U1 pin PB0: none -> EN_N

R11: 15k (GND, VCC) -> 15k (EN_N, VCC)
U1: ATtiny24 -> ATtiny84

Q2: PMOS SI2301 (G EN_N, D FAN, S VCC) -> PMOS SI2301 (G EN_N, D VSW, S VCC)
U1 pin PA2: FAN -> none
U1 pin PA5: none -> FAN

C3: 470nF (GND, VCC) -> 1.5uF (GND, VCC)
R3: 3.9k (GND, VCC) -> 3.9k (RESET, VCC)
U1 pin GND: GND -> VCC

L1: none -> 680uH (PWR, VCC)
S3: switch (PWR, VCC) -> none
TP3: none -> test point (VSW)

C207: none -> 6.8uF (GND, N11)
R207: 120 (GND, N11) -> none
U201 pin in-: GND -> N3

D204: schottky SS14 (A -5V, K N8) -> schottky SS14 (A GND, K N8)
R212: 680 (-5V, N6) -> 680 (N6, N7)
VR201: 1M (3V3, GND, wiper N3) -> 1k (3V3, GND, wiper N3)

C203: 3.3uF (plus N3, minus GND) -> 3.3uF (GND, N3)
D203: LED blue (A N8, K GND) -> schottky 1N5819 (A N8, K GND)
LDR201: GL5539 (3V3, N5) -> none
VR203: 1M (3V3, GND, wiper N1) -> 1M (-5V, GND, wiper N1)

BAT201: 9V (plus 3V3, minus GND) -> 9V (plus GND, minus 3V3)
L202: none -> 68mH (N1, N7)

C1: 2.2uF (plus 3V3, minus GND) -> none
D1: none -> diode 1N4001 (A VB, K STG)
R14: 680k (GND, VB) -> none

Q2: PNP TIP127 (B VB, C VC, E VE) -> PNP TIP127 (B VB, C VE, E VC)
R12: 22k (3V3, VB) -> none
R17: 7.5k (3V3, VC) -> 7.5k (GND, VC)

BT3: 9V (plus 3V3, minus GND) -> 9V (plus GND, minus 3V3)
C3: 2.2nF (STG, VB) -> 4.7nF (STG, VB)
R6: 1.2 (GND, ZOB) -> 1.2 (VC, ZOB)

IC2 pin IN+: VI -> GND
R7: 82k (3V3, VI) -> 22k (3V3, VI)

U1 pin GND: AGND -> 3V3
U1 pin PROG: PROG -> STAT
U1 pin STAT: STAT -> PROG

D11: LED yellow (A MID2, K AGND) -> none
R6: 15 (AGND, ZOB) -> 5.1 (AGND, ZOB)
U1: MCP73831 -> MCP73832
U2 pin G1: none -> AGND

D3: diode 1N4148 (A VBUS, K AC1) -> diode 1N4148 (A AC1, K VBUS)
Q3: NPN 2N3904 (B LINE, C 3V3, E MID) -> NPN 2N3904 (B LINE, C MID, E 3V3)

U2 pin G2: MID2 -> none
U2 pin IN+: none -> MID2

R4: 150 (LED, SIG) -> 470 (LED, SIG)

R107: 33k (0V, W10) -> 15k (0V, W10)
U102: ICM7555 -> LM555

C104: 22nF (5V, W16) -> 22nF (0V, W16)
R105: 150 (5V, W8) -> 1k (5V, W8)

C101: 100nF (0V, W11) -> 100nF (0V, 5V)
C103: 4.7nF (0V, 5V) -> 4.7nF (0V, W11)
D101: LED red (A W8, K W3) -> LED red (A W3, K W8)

::::::

### WHAT YOU SHOULD DO
The answer must consist of all the entries, copied exactly.

### EXERCISE ANSWER
U1 pin PB0: none -> EN_N

R11: 15k (GND, VCC) -> 15k (EN_N, VCC)
U1: ATtiny24 -> ATtiny84

Q2: PMOS SI2301 (G EN_N, D FAN, S VCC) -> PMOS SI2301 (G EN_N, D VSW, S VCC)
U1 pin PA2: FAN -> none
U1 pin PA5: none -> FAN

C3: 470nF (GND, VCC) -> 1.5uF (GND, VCC)
R3: 3.9k (GND, VCC) -> 3.9k (RESET, VCC)
U1 pin GND: GND -> VCC

L1: none -> 680uH (PWR, VCC)
S3: switch (PWR, VCC) -> none
TP3: none -> test point (VSW)

C207: none -> 6.8uF (GND, N11)
R207: 120 (GND, N11) -> none
U201 pin in-: GND -> N3

D204: schottky SS14 (A -5V, K N8) -> schottky SS14 (A GND, K N8)
R212: 680 (-5V, N6) -> 680 (N6, N7)
VR201: 1M (3V3, GND, wiper N3) -> 1k (3V3, GND, wiper N3)

C203: 3.3uF (plus N3, minus GND) -> 3.3uF (GND, N3)
D203: LED blue (A N8, K GND) -> schottky 1N5819 (A N8, K GND)
LDR201: GL5539 (3V3, N5) -> none
VR203: 1M (3V3, GND, wiper N1) -> 1M (-5V, GND, wiper N1)

BAT201: 9V (plus 3V3, minus GND) -> 9V (plus GND, minus 3V3)
L202: none -> 68mH (N1, N7)

C1: 2.2uF (plus 3V3, minus GND) -> none
D1: none -> diode 1N4001 (A VB, K STG)
R14: 680k (GND, VB) -> none

Q2: PNP TIP127 (B VB, C VC, E VE) -> PNP TIP127 (B VB, C VE, E VC)
R12: 22k (3V3, VB) -> none
R17: 7.5k (3V3, VC) -> 7.5k (GND, VC)

BT3: 9V (plus 3V3, minus GND) -> 9V (plus GND, minus 3V3)
C3: 2.2nF (STG, VB) -> 4.7nF (STG, VB)
R6: 1.2 (GND, ZOB) -> 1.2 (VC, ZOB)

IC2 pin IN+: VI -> GND
R7: 82k (3V3, VI) -> 22k (3V3, VI)

U1 pin GND: AGND -> 3V3
U1 pin PROG: PROG -> STAT
U1 pin STAT: STAT -> PROG

D11: LED yellow (A MID2, K AGND) -> none
R6: 15 (AGND, ZOB) -> 5.1 (AGND, ZOB)
U1: MCP73831 -> MCP73832
U2 pin G1: none -> AGND

D3: diode 1N4148 (A VBUS, K AC1) -> diode 1N4148 (A AC1, K VBUS)
Q3: NPN 2N3904 (B LINE, C 3V3, E MID) -> NPN 2N3904 (B LINE, C MID, E 3V3)

U2 pin G2: MID2 -> none
U2 pin IN+: none -> MID2

R4: 150 (LED, SIG) -> 470 (LED, SIG)

R107: 33k (0V, W10) -> 15k (0V, W10)
U102: ICM7555 -> LM555

C104: 22nF (5V, W16) -> 22nF (0V, W16)
R105: 150 (5V, W8) -> 1k (5V, W8)

C101: 100nF (0V, W11) -> 100nF (0V, 5V)
C103: 4.7nF (0V, 5V) -> 4.7nF (0V, W11)
D101: LED red (A W8, K W3) -> LED red (A W3, K W8)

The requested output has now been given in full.